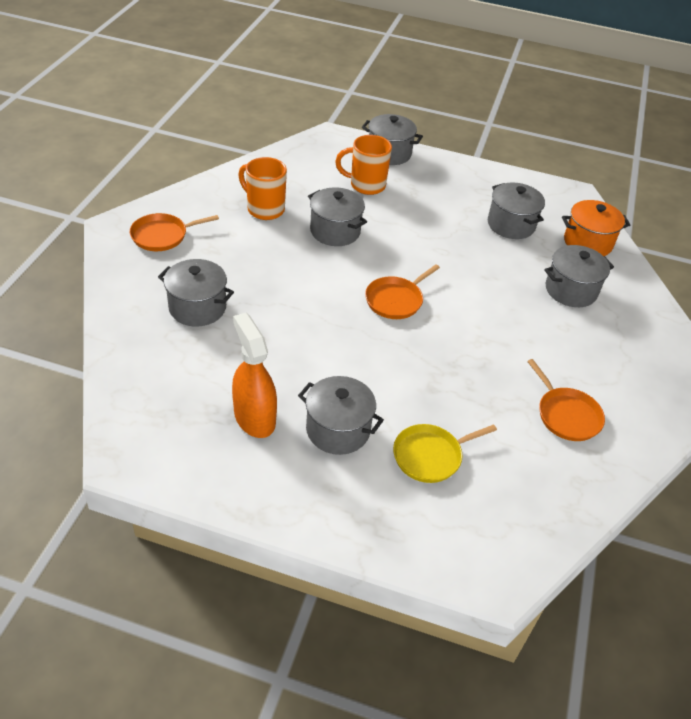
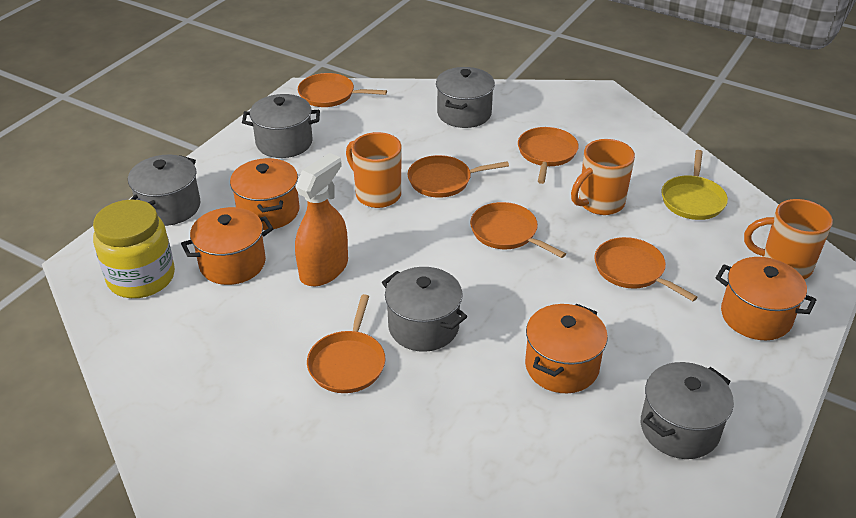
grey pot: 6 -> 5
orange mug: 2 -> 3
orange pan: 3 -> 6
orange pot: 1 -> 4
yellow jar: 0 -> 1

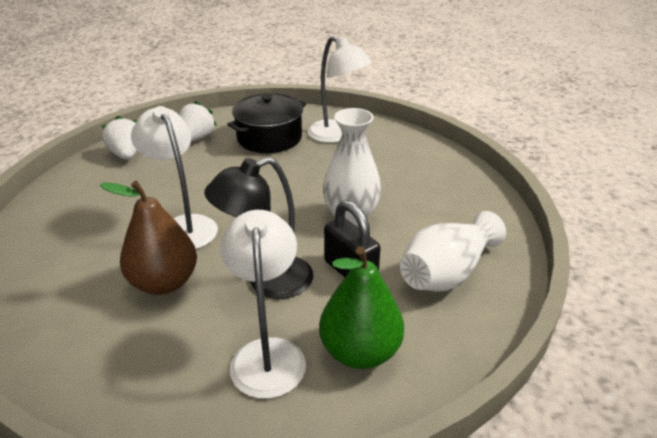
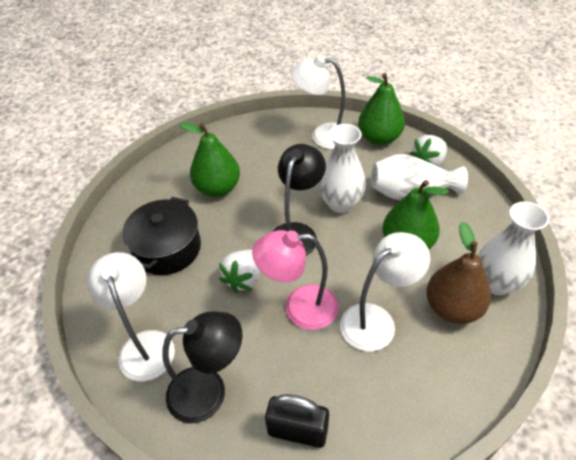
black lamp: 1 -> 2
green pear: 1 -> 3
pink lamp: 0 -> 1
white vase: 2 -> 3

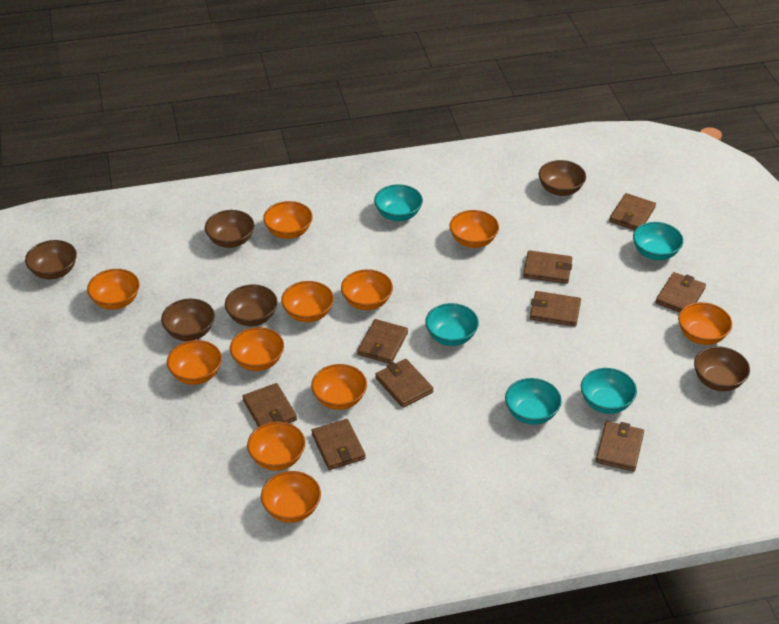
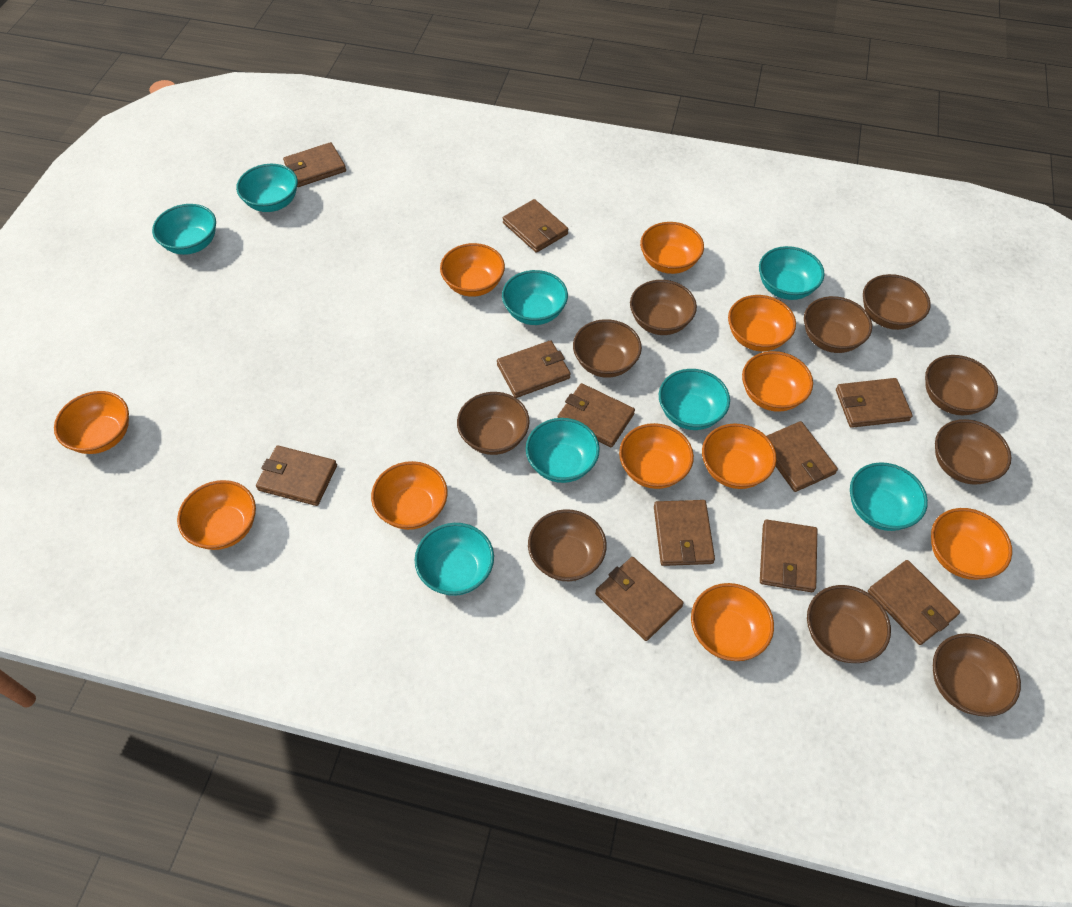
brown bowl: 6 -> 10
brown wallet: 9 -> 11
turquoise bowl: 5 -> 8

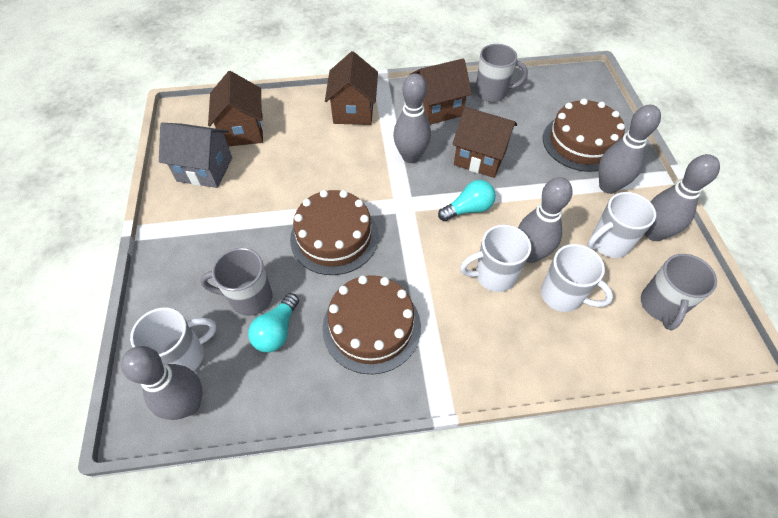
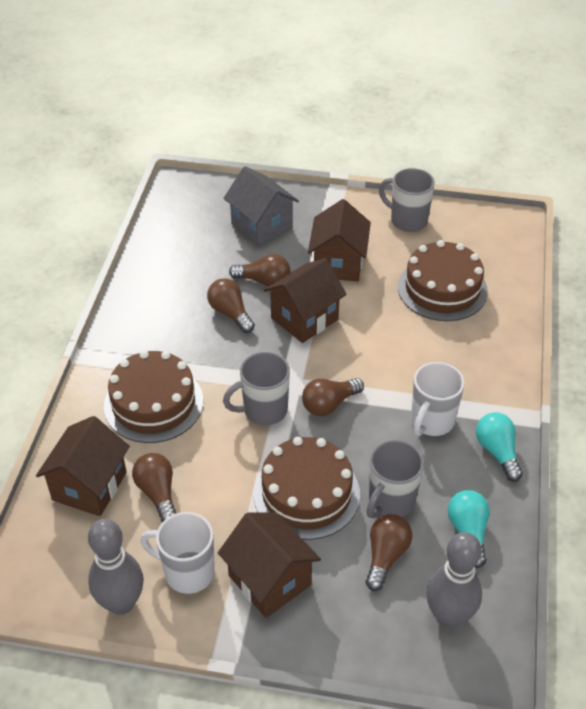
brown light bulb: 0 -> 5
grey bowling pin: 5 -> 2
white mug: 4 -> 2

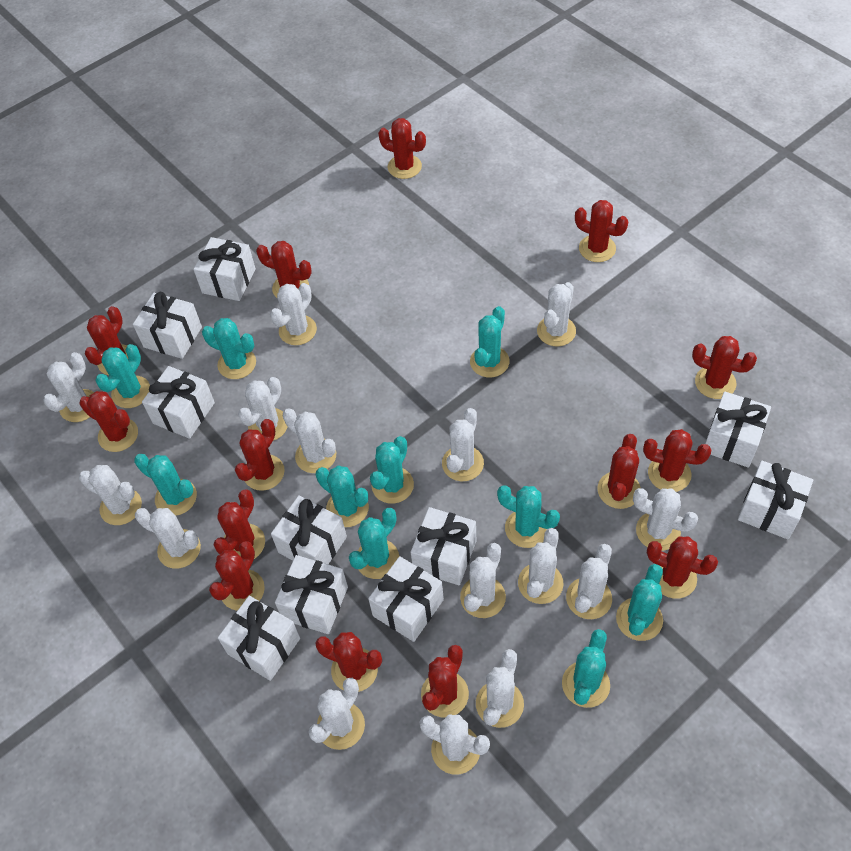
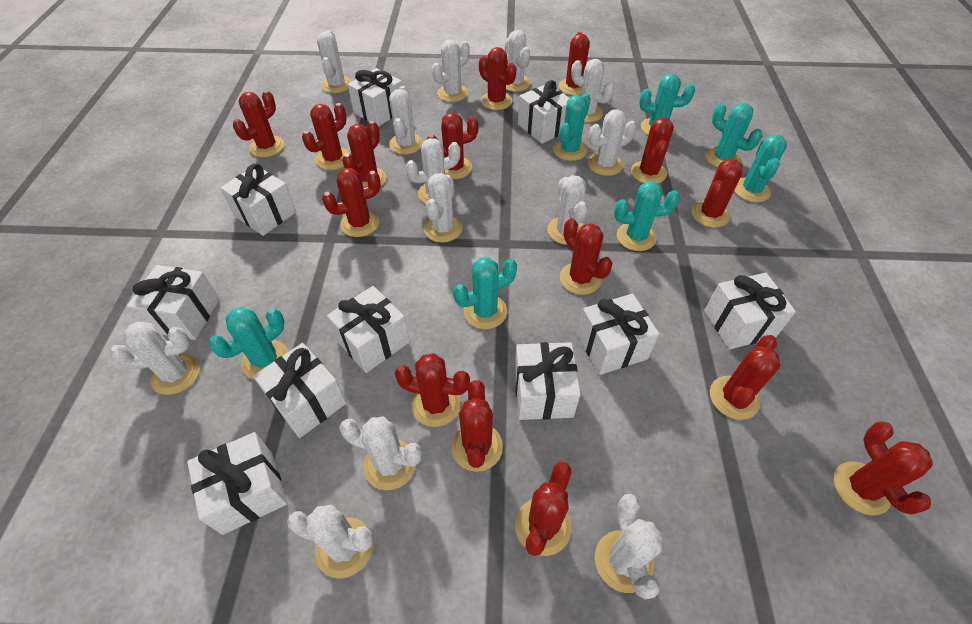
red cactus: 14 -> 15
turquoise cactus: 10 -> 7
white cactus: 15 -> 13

> About this task: In your copy, include no pictures, but reproduce all records exactly.

> Answer to this task:
grey pot: 6 -> 5
orange mug: 2 -> 3
orange pan: 3 -> 6
orange pot: 1 -> 4
yellow jar: 0 -> 1

black lamp: 1 -> 2
green pear: 1 -> 3
pink lamp: 0 -> 1
white vase: 2 -> 3

brown bowl: 6 -> 10
brown wallet: 9 -> 11
turquoise bowl: 5 -> 8

brown light bulb: 0 -> 5
grey bowling pin: 5 -> 2
white mug: 4 -> 2

red cactus: 14 -> 15
turquoise cactus: 10 -> 7
white cactus: 15 -> 13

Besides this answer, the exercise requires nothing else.